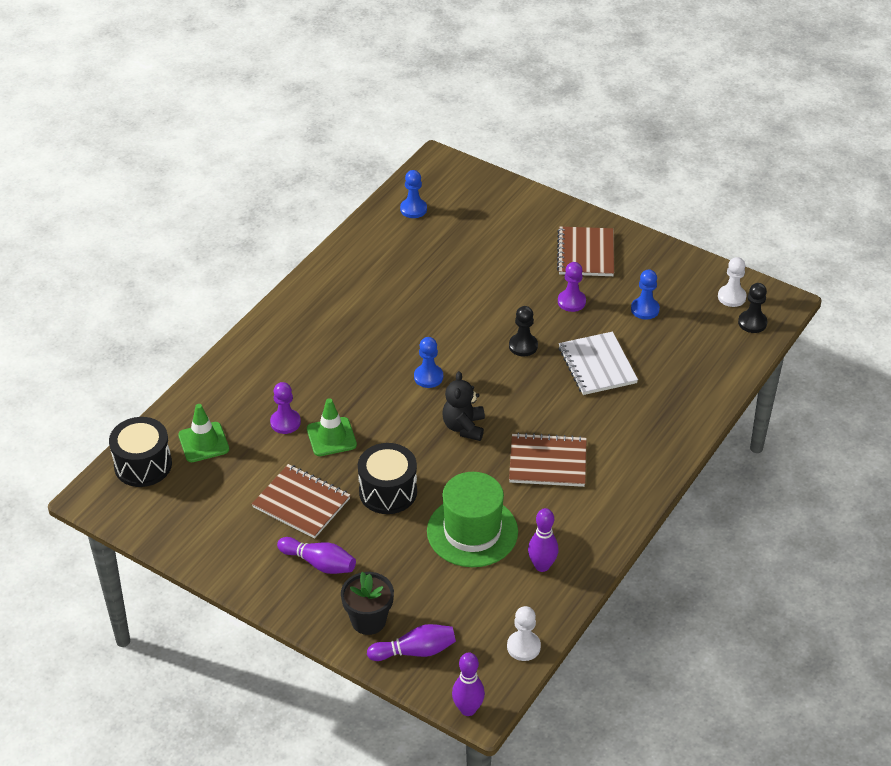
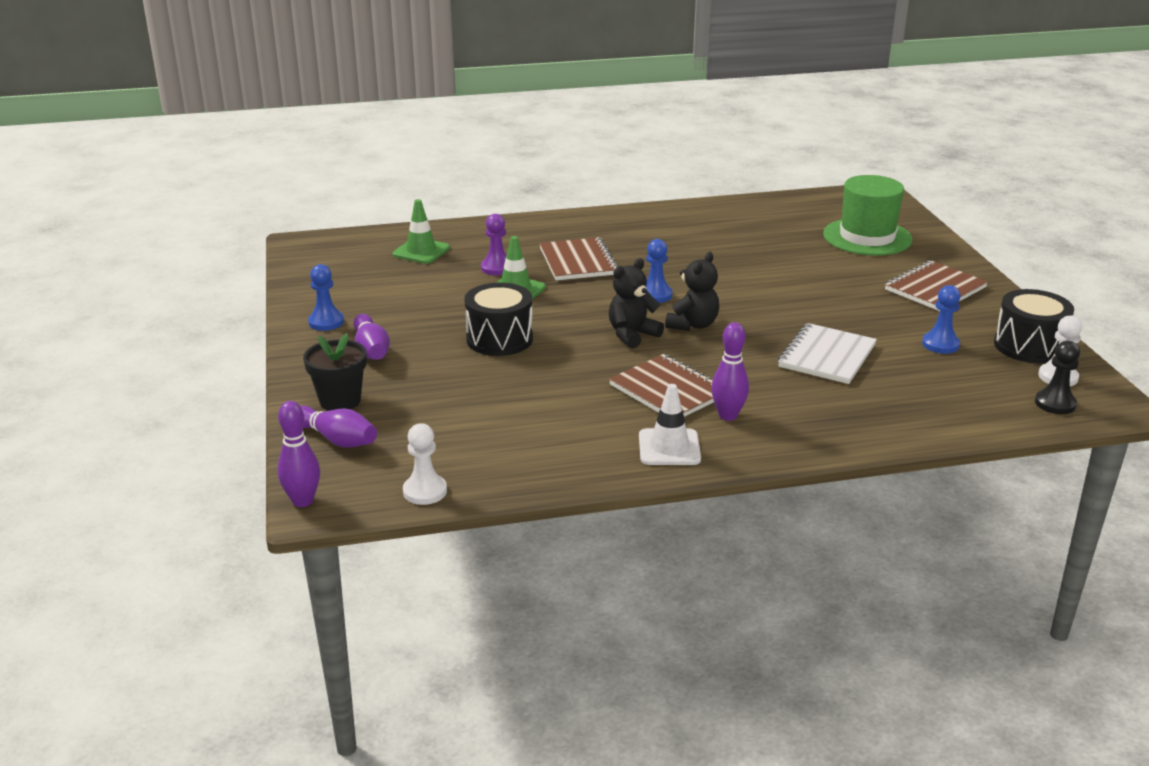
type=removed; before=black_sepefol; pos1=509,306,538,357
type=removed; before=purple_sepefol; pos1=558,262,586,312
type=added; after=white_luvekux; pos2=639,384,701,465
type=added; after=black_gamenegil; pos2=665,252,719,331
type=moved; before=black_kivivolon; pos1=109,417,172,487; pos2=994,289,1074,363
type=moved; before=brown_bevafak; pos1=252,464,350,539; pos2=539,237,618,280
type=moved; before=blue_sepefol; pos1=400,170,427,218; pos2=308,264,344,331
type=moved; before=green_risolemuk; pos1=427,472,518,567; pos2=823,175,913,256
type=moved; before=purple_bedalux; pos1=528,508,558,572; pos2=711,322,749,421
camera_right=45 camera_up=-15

════════

Copy down every line of the entries containing the word "after".

▶ _Completed task_
type=added; after=white_luvekux; pos2=639,384,701,465
type=added; after=black_gamenegil; pos2=665,252,719,331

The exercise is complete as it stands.